**Required work**. Output the lines below from the one containing "yellow cheese: 3 -> 2" through the end of the listing, inclusive, exactly as they appear, and nothing further.

**Records to process**.

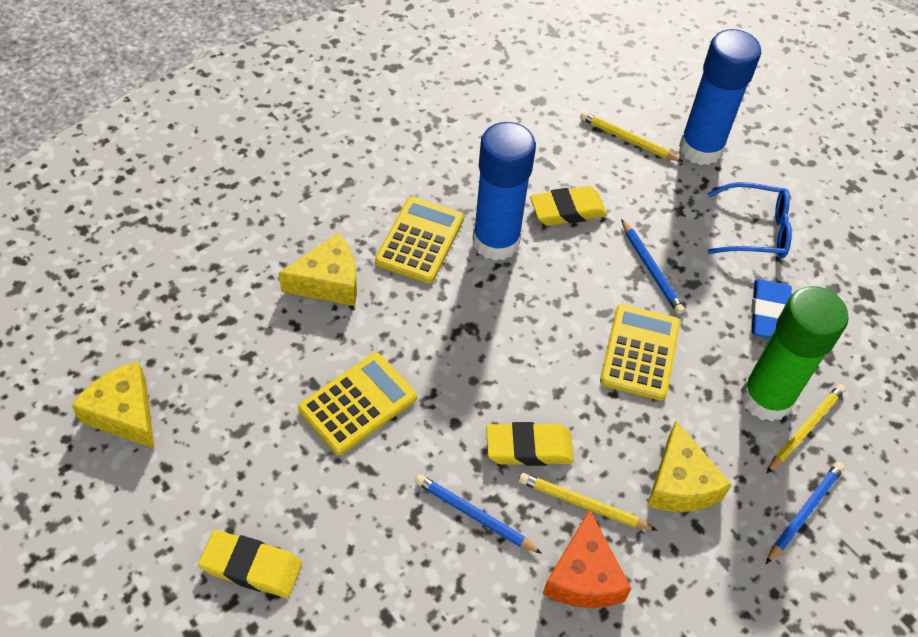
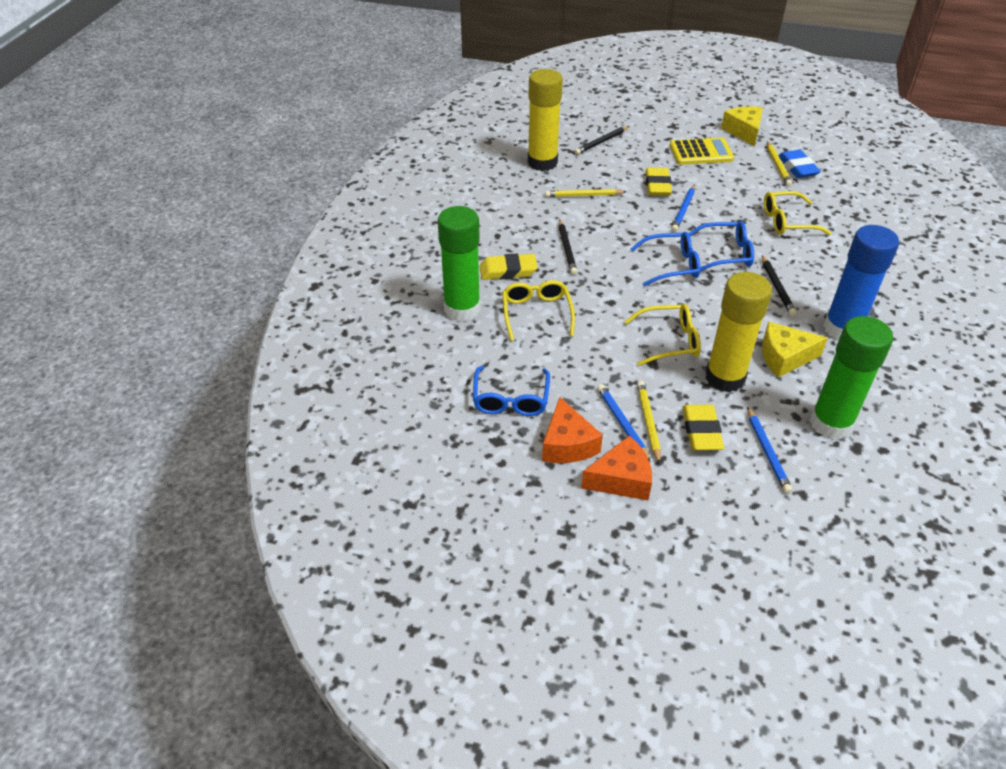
black pencil: 0 -> 3
blue glasses: 1 -> 3
blue glue stick: 2 -> 1
green glue stick: 1 -> 2
orange cheese: 1 -> 2
yellow calculator: 3 -> 1
yellow cheese: 3 -> 2
yellow glasses: 0 -> 3
yellow glue stick: 0 -> 2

**Task answer**.
yellow cheese: 3 -> 2
yellow glasses: 0 -> 3
yellow glue stick: 0 -> 2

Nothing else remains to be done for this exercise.